__Data section__:
BEGIN

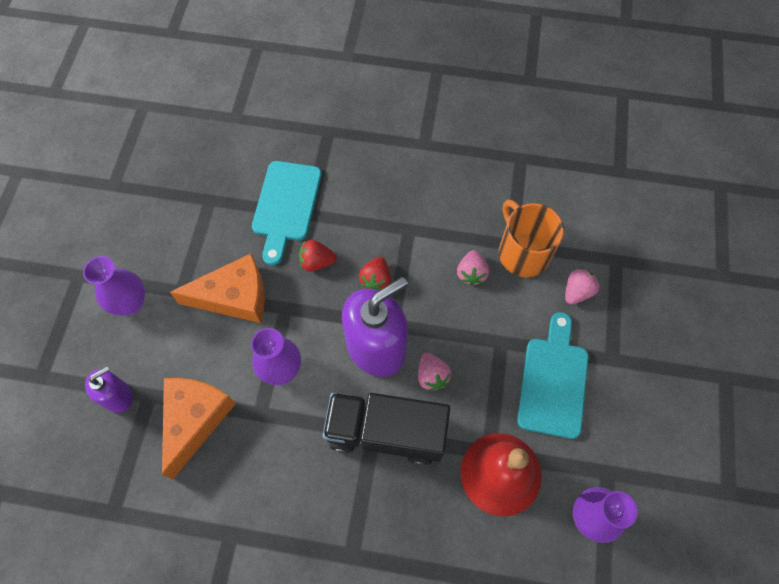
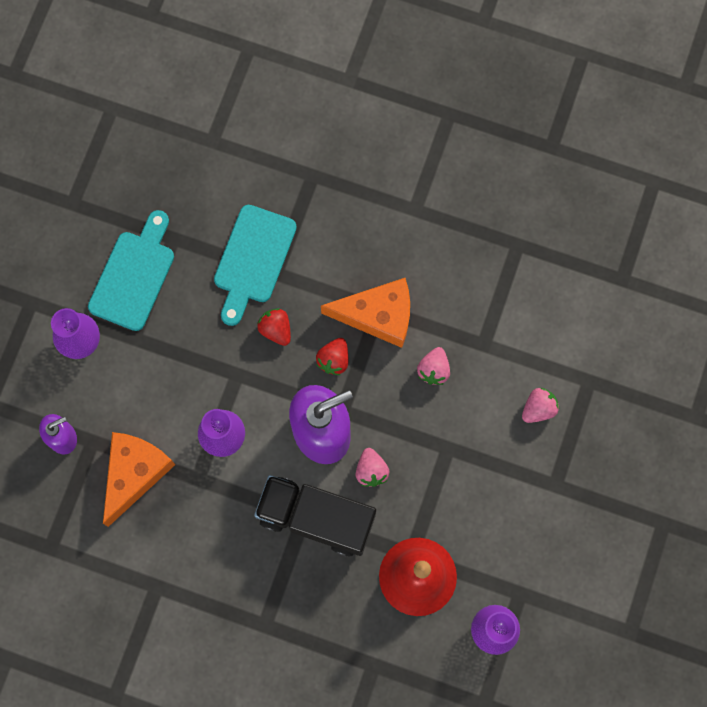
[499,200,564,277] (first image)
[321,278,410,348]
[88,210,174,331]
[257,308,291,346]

END

__What is expected__: Skipping the images, write out the whole listing exactly.

__Answer to this problem__:
[499,200,564,277] (first image)
[321,278,410,348]
[88,210,174,331]
[257,308,291,346]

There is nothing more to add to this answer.